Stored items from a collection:
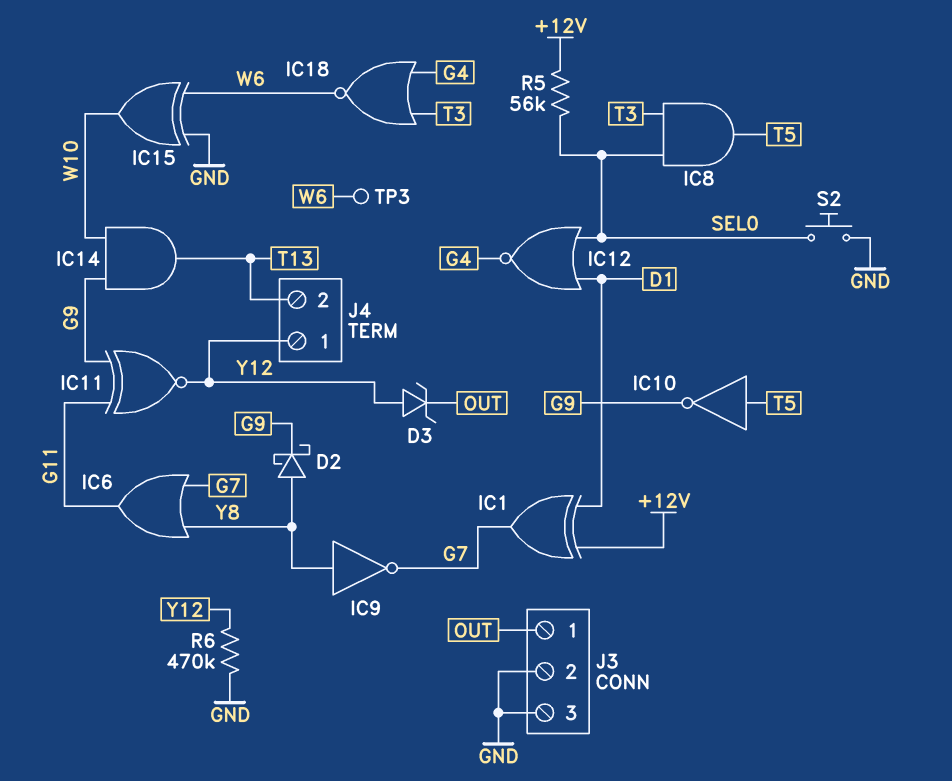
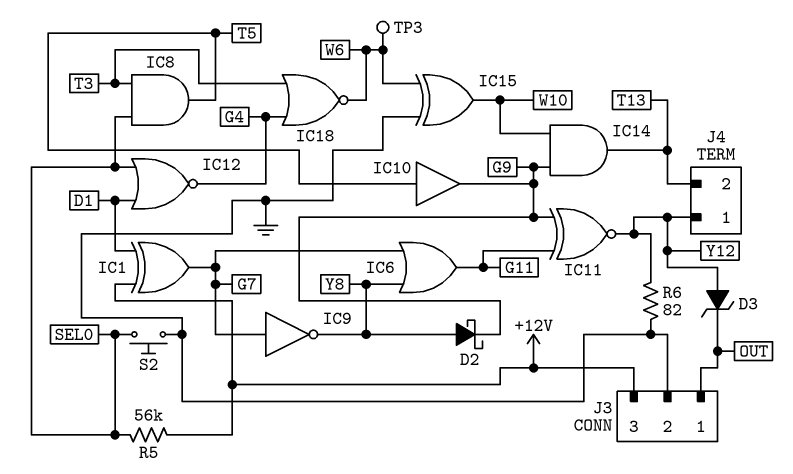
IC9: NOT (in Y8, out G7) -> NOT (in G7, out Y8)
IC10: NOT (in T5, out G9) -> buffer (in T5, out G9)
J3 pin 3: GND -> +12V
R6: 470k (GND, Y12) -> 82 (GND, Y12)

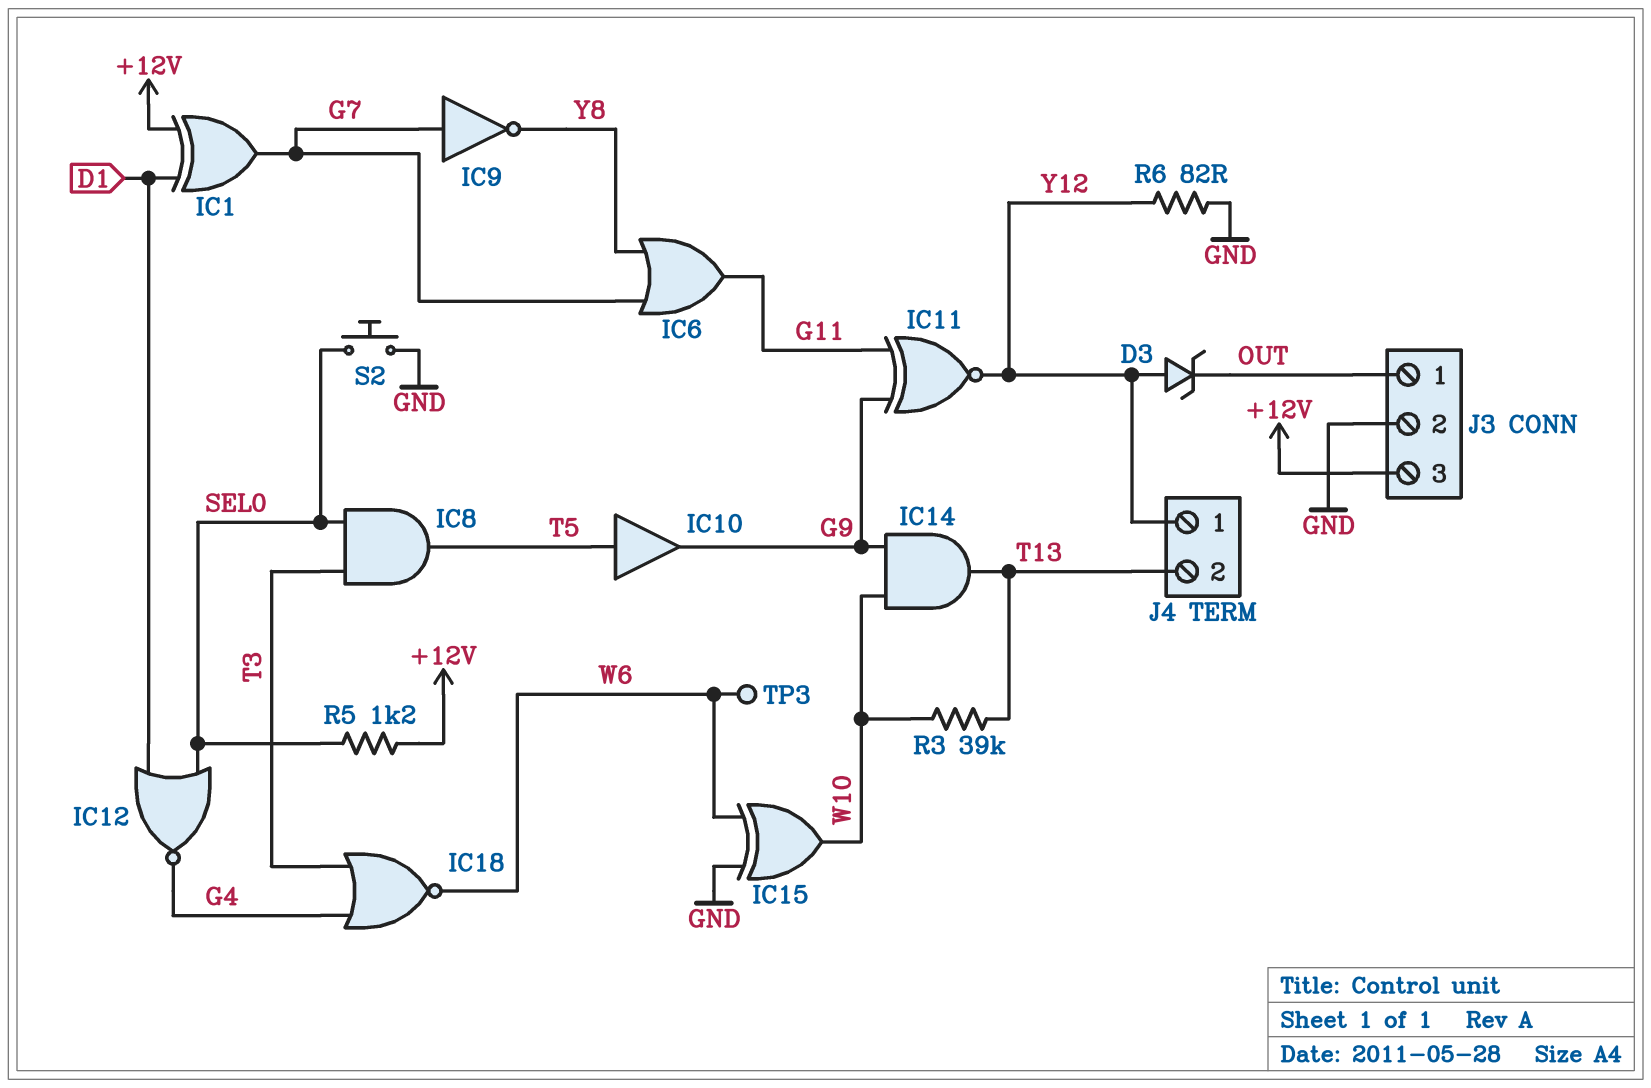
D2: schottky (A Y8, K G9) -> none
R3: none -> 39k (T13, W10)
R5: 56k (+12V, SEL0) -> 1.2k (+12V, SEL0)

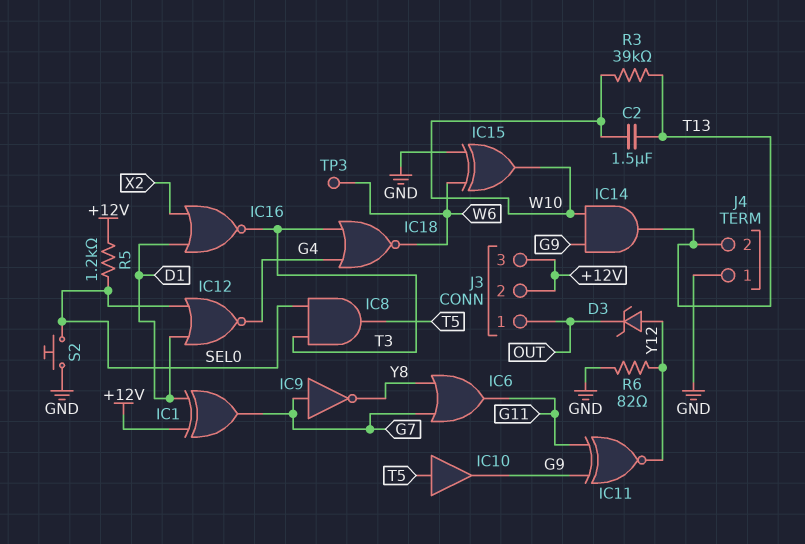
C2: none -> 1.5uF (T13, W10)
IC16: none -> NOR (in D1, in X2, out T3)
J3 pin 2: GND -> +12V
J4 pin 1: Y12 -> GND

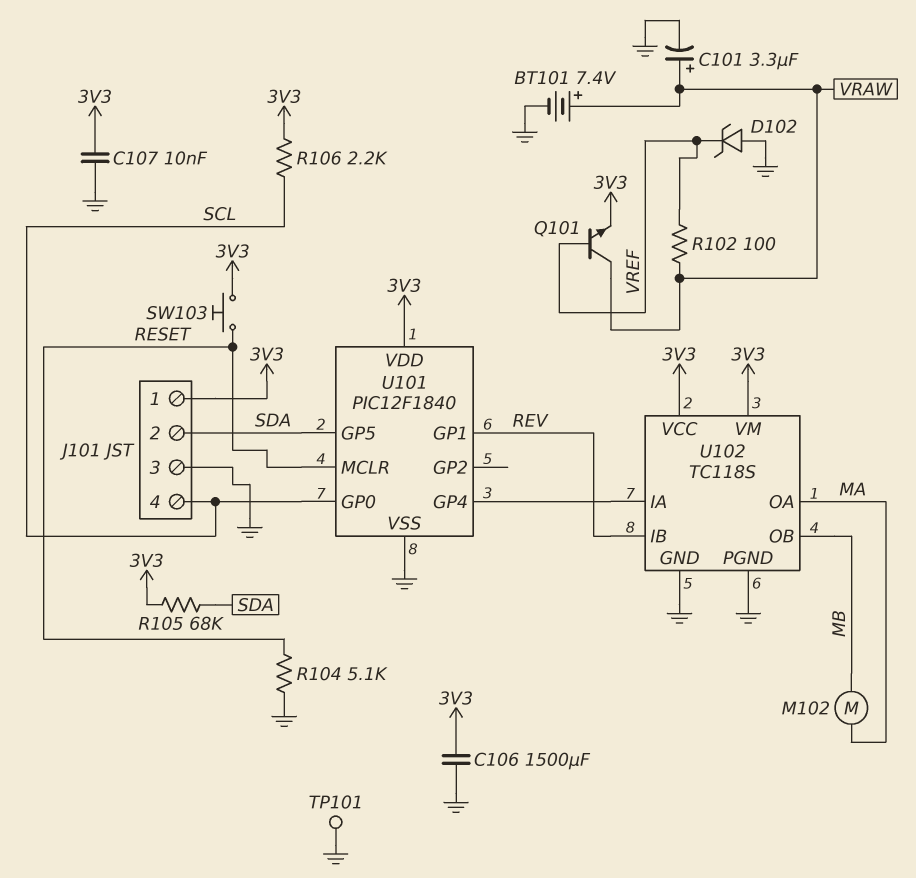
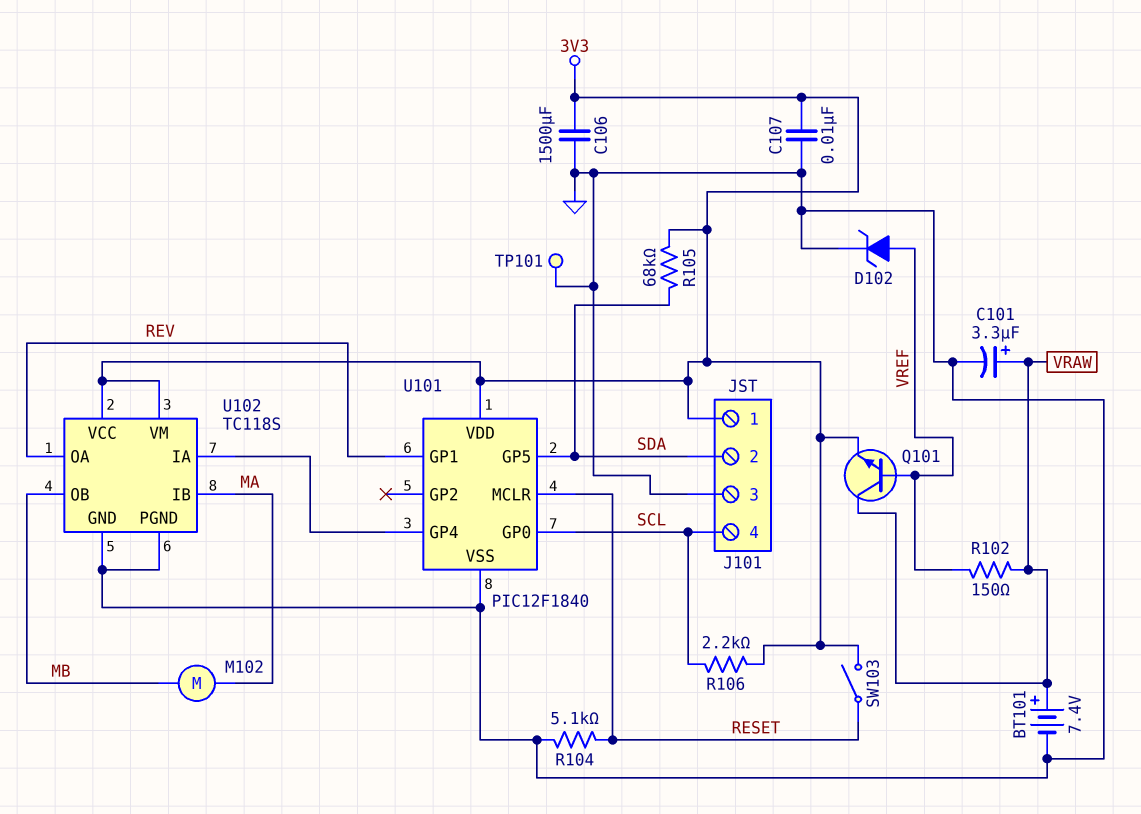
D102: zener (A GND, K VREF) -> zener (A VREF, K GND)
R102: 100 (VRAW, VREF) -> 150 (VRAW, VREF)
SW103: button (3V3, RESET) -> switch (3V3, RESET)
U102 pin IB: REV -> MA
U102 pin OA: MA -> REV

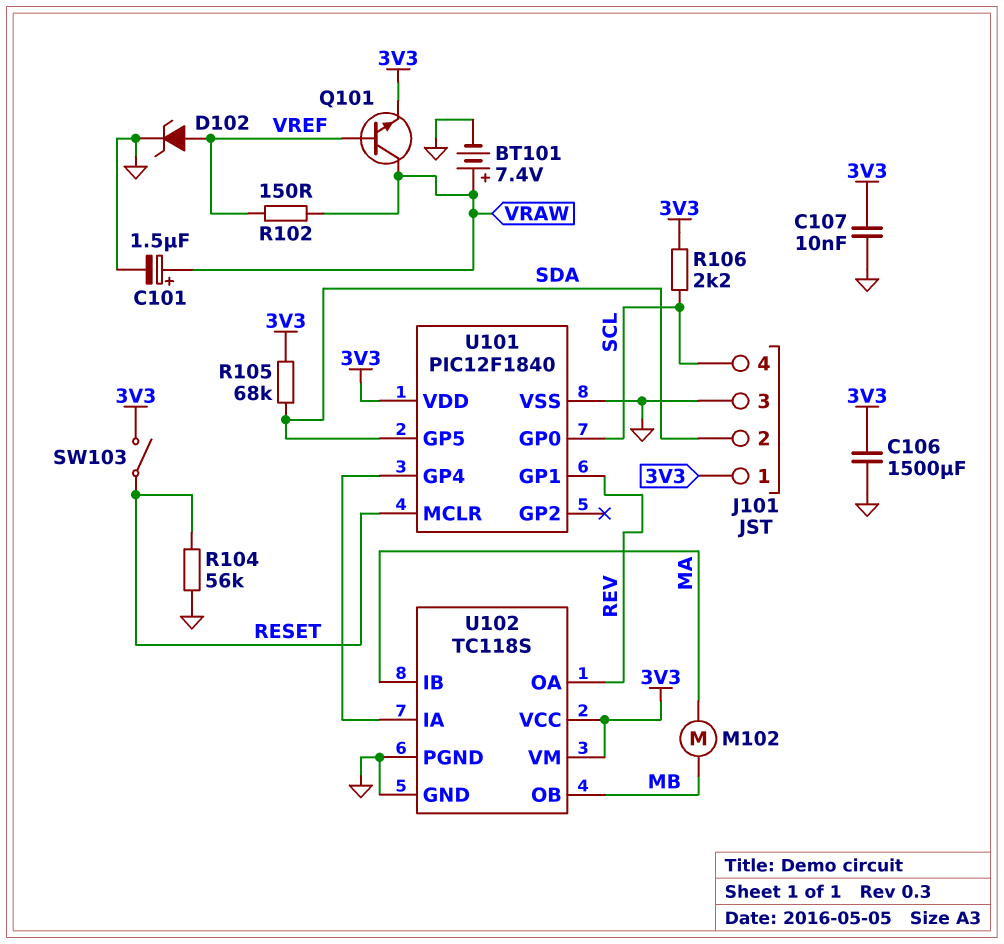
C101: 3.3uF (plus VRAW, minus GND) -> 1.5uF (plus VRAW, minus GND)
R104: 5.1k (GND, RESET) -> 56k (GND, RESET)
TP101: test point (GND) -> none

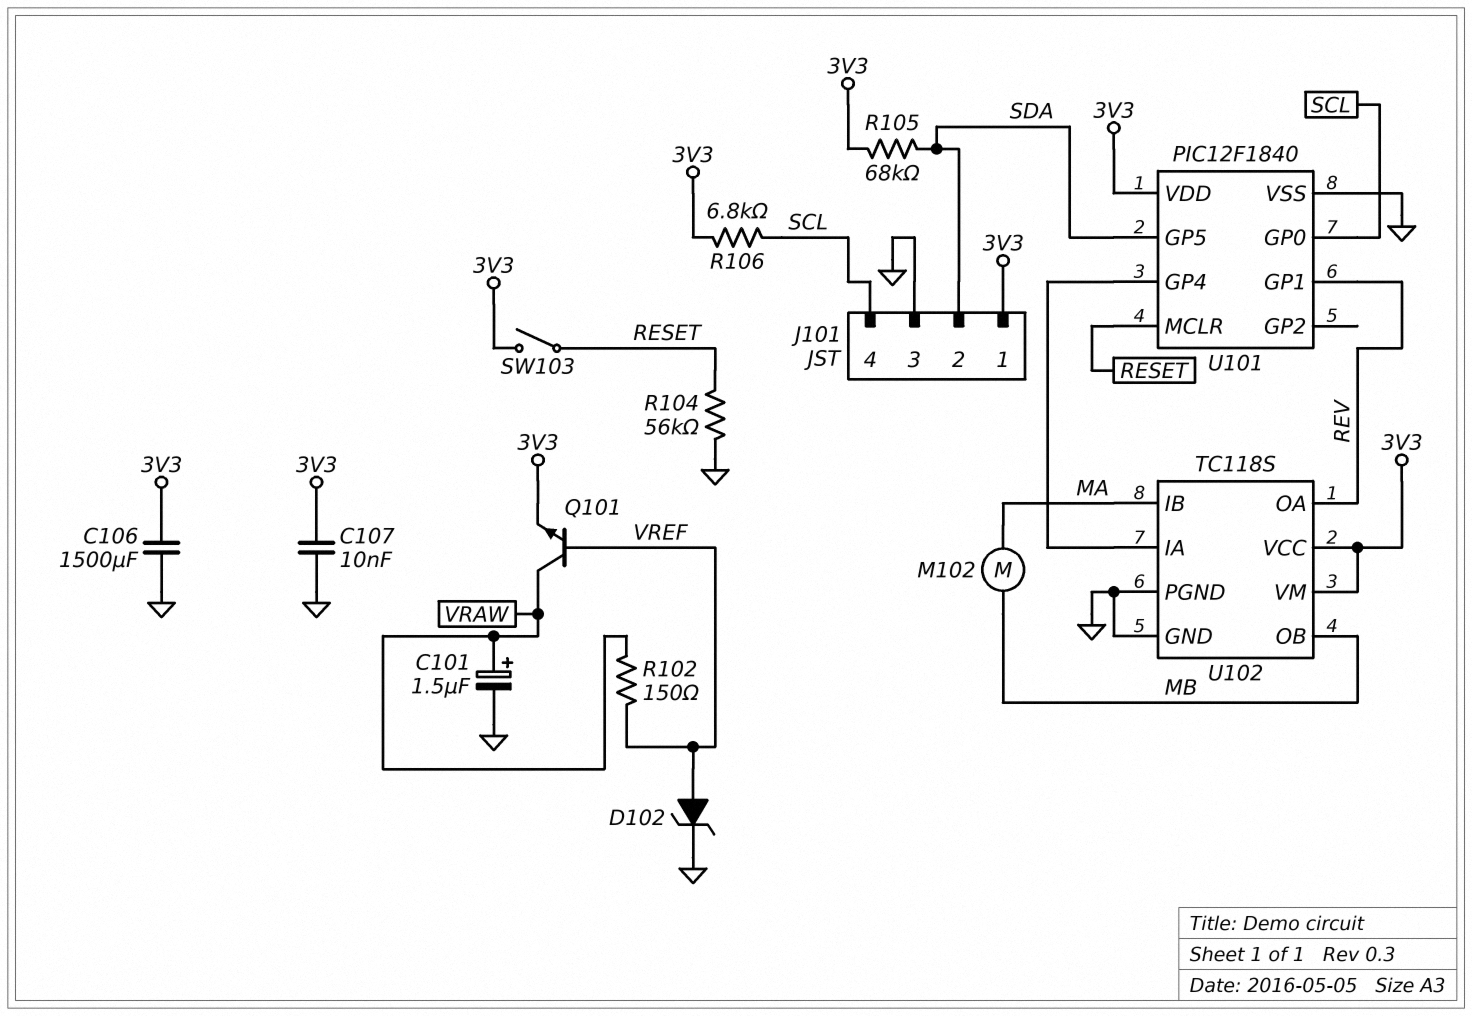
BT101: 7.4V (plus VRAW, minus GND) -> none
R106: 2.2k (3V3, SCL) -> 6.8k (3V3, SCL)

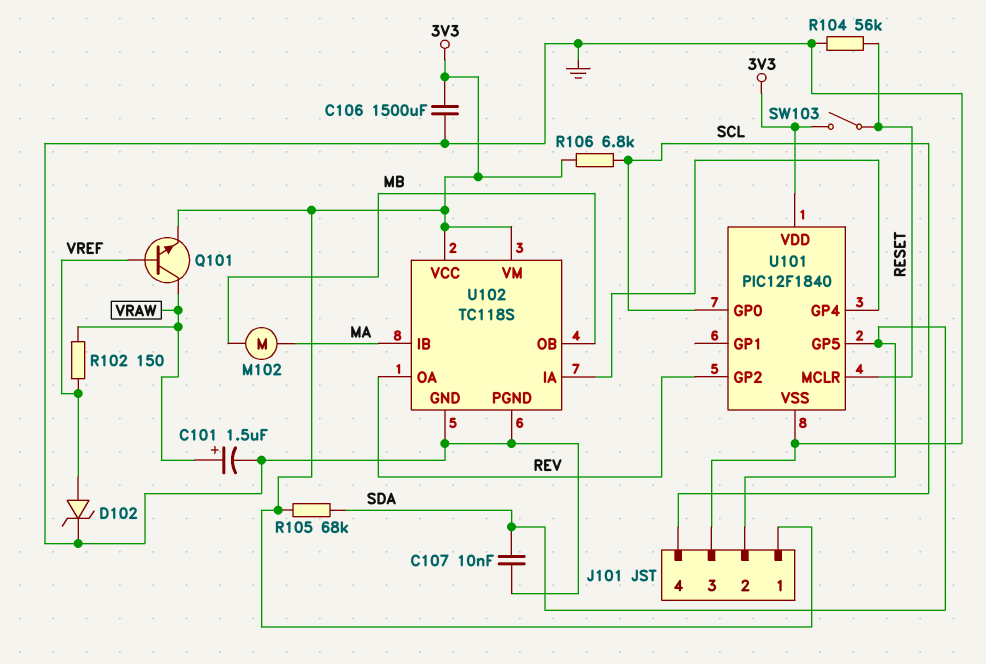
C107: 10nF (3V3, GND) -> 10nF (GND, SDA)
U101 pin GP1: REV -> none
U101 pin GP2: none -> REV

GOAL OF THE EXERCISE: Which lines above contain the word "plus"? Copy each of them.

REPLY:
C101: 3.3uF (plus VRAW, minus GND) -> 1.5uF (plus VRAW, minus GND)
BT101: 7.4V (plus VRAW, minus GND) -> none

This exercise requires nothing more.